• Exercise goal:
Nothing but the records, repeated word for word and free of pictures, belongs in the answer.

• Material provided:
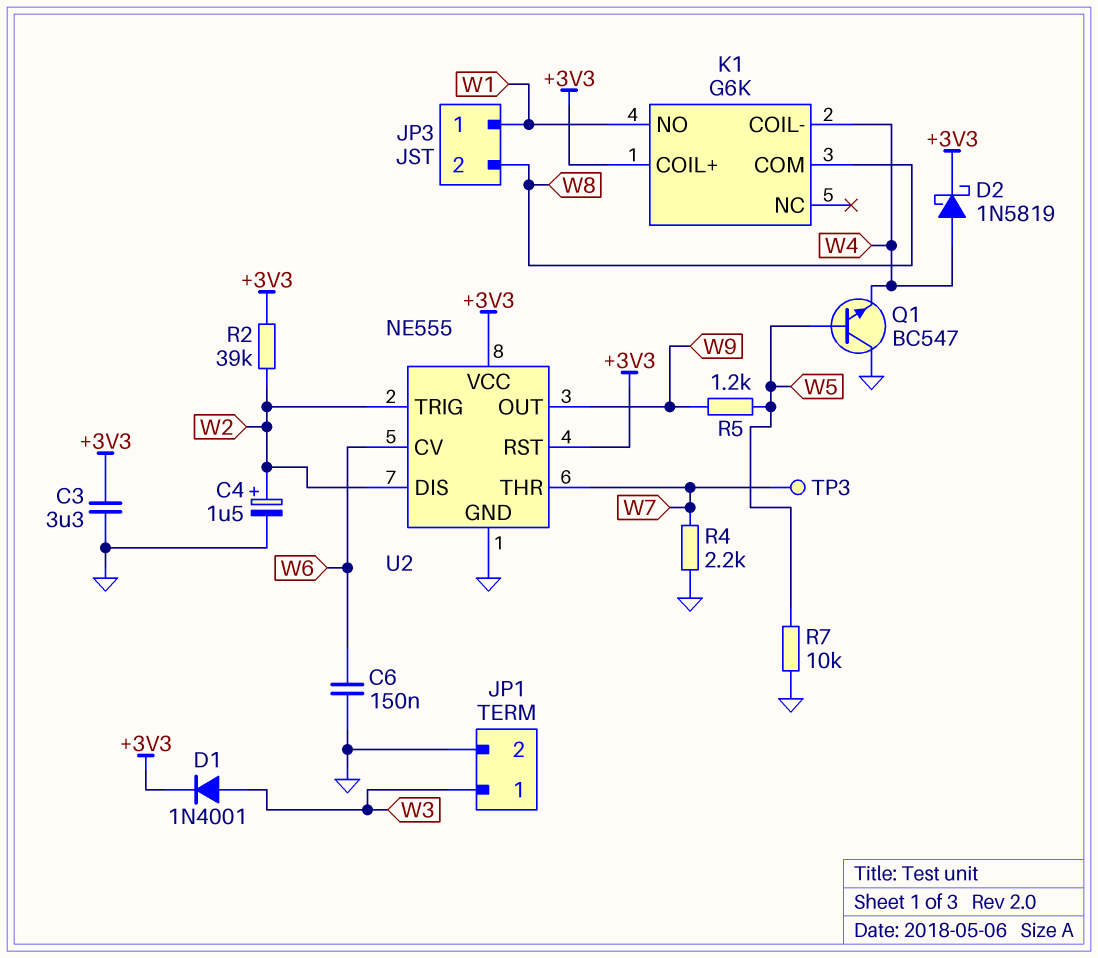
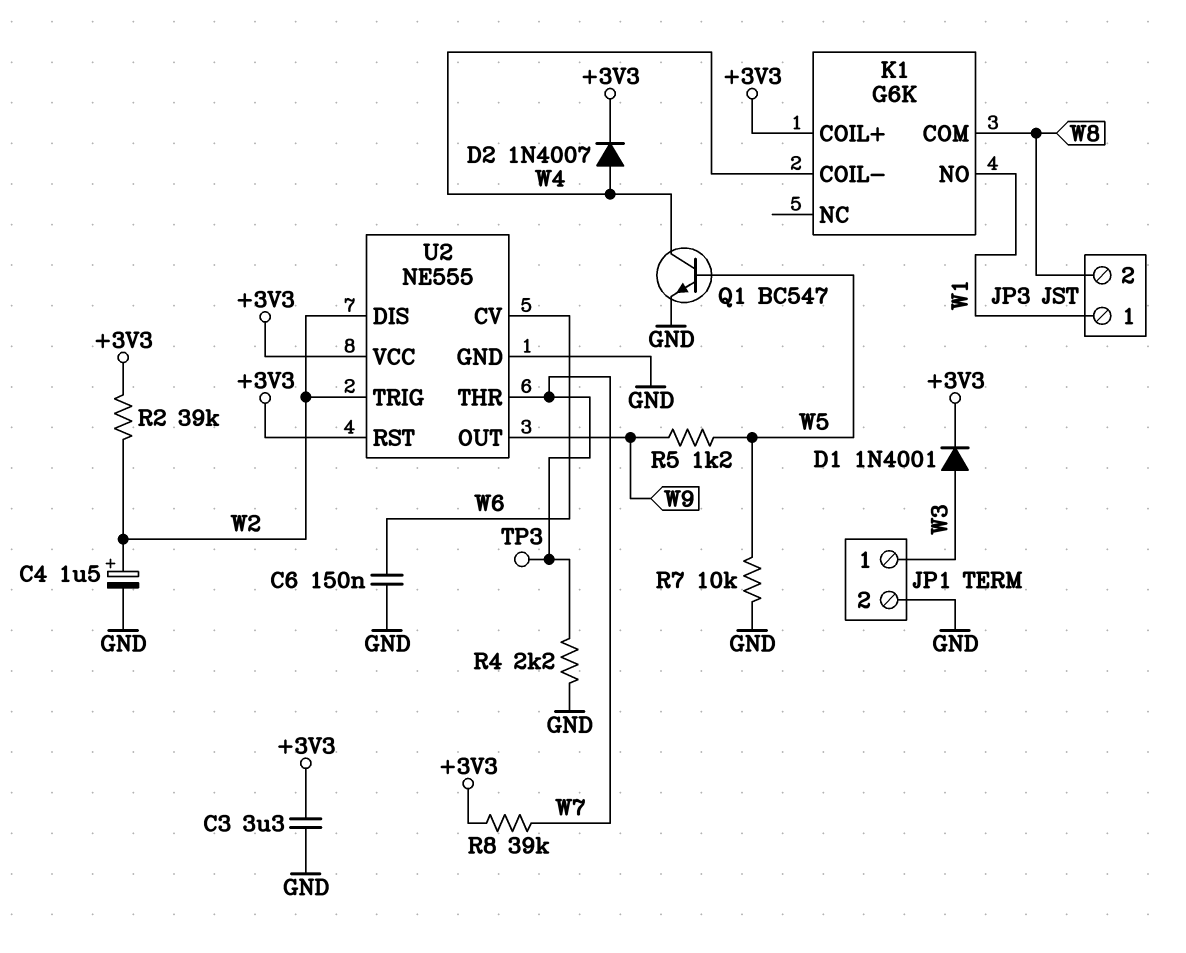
D2: schottky 1N5819 (A W4, K +3V3) -> diode 1N4007 (A W4, K +3V3)
Q1: NPN BC547 (B W5, C GND, E W4) -> NPN BC547 (B W5, C W4, E GND)
R8: none -> 39k (+3V3, W7)

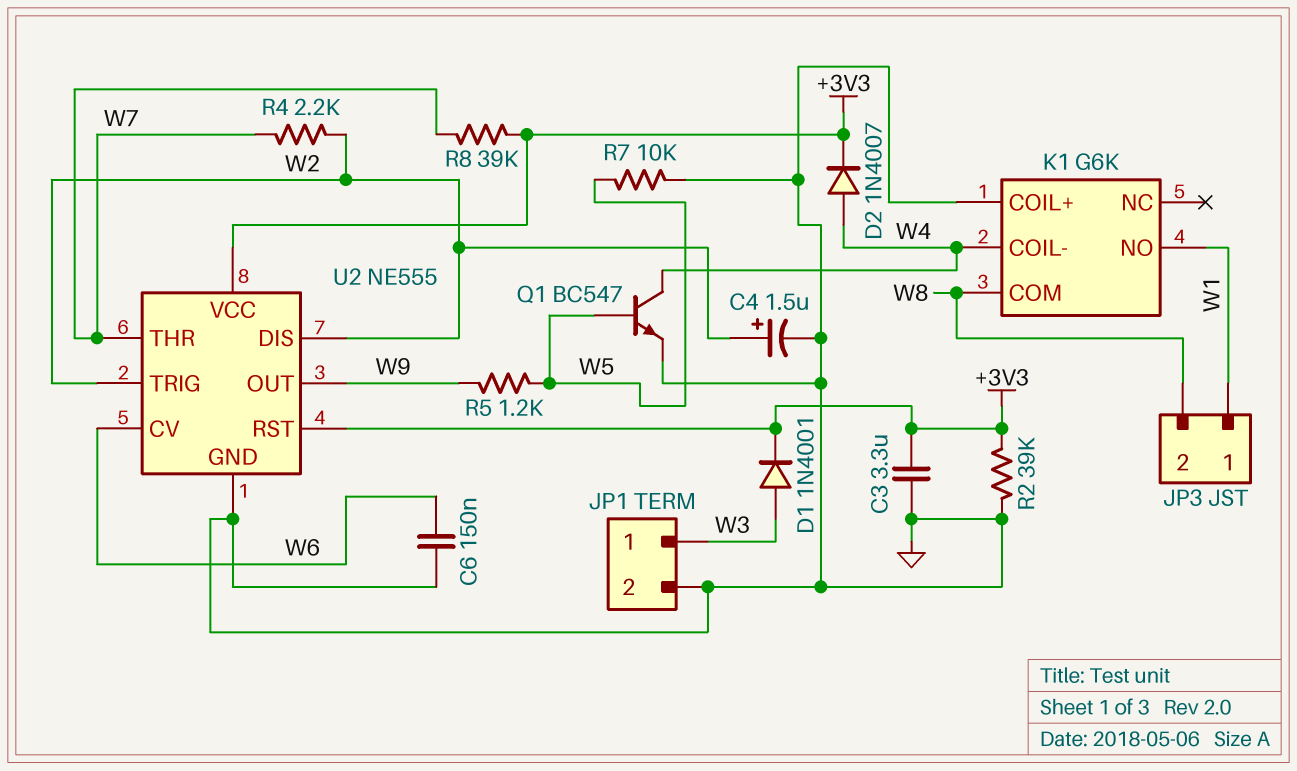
K1 pin COIL+: +3V3 -> GND
R2: 39k (+3V3, W2) -> 39k (+3V3, GND)
R4: 2.2k (GND, W7) -> 2.2k (W2, W7)
TP3: test point (W7) -> none

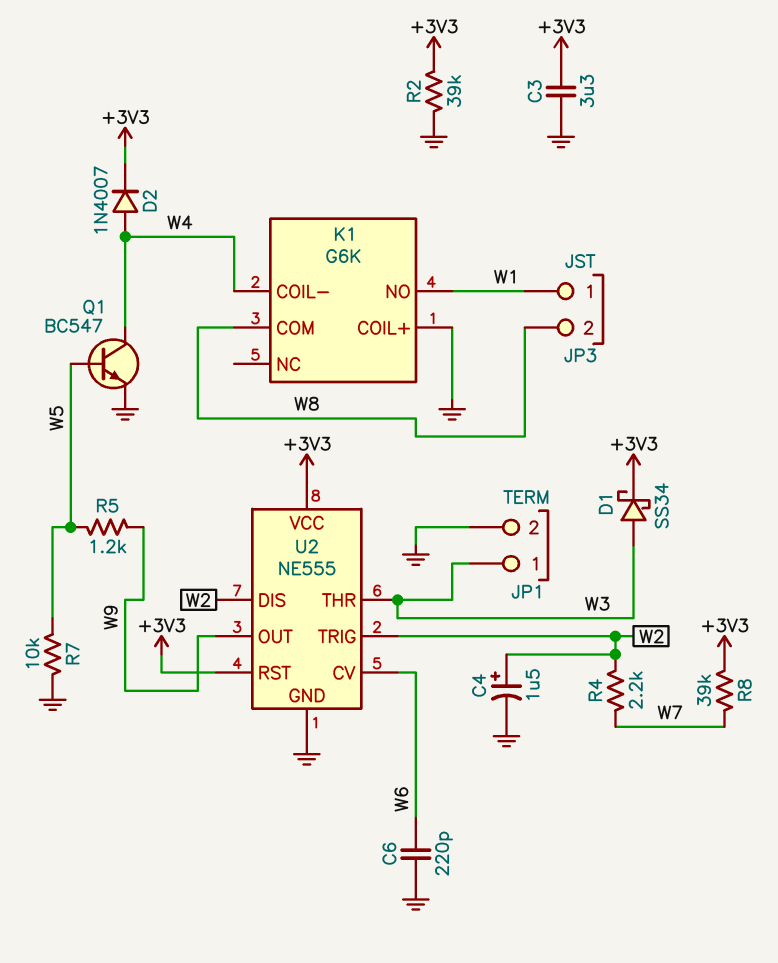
C6: 150nF (GND, W6) -> 220pF (GND, W6)
D1: diode 1N4001 (A W3, K +3V3) -> schottky SS34 (A W3, K +3V3)
U2 pin THR: W7 -> W3

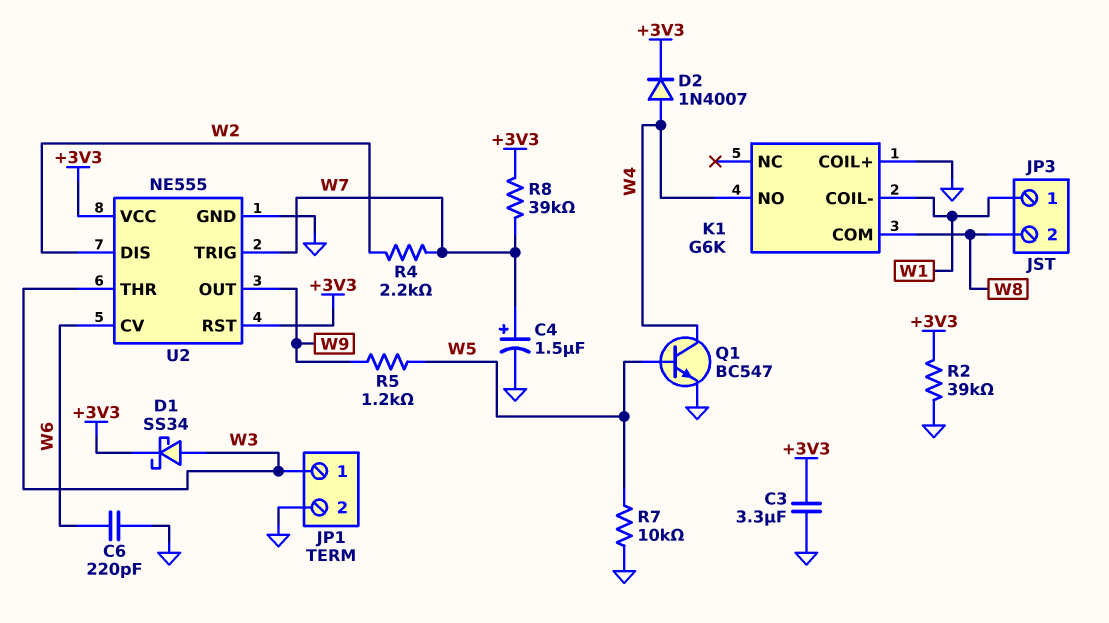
C4: 1.5uF (plus W2, minus GND) -> 1.5uF (plus W7, minus GND)
K1 pin COIL-: W4 -> W1
K1 pin NO: W1 -> W4
U2 pin TRIG: W2 -> W7

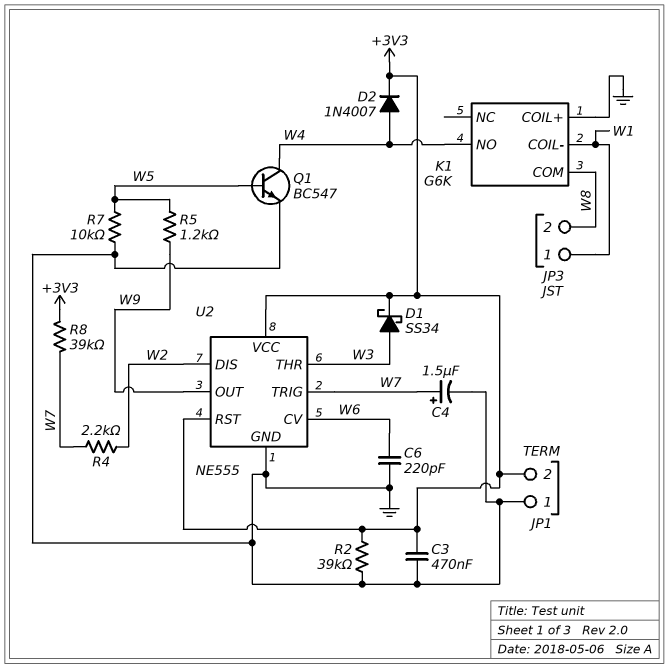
C3: 3.3uF (+3V3, GND) -> 470nF (+3V3, GND)
JP1 pin 1: W3 -> GND
JP1 pin 2: GND -> +3V3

• Output:
D2: schottky 1N5819 (A W4, K +3V3) -> diode 1N4007 (A W4, K +3V3)
Q1: NPN BC547 (B W5, C GND, E W4) -> NPN BC547 (B W5, C W4, E GND)
R8: none -> 39k (+3V3, W7)

K1 pin COIL+: +3V3 -> GND
R2: 39k (+3V3, W2) -> 39k (+3V3, GND)
R4: 2.2k (GND, W7) -> 2.2k (W2, W7)
TP3: test point (W7) -> none

C6: 150nF (GND, W6) -> 220pF (GND, W6)
D1: diode 1N4001 (A W3, K +3V3) -> schottky SS34 (A W3, K +3V3)
U2 pin THR: W7 -> W3

C4: 1.5uF (plus W2, minus GND) -> 1.5uF (plus W7, minus GND)
K1 pin COIL-: W4 -> W1
K1 pin NO: W1 -> W4
U2 pin TRIG: W2 -> W7

C3: 3.3uF (+3V3, GND) -> 470nF (+3V3, GND)
JP1 pin 1: W3 -> GND
JP1 pin 2: GND -> +3V3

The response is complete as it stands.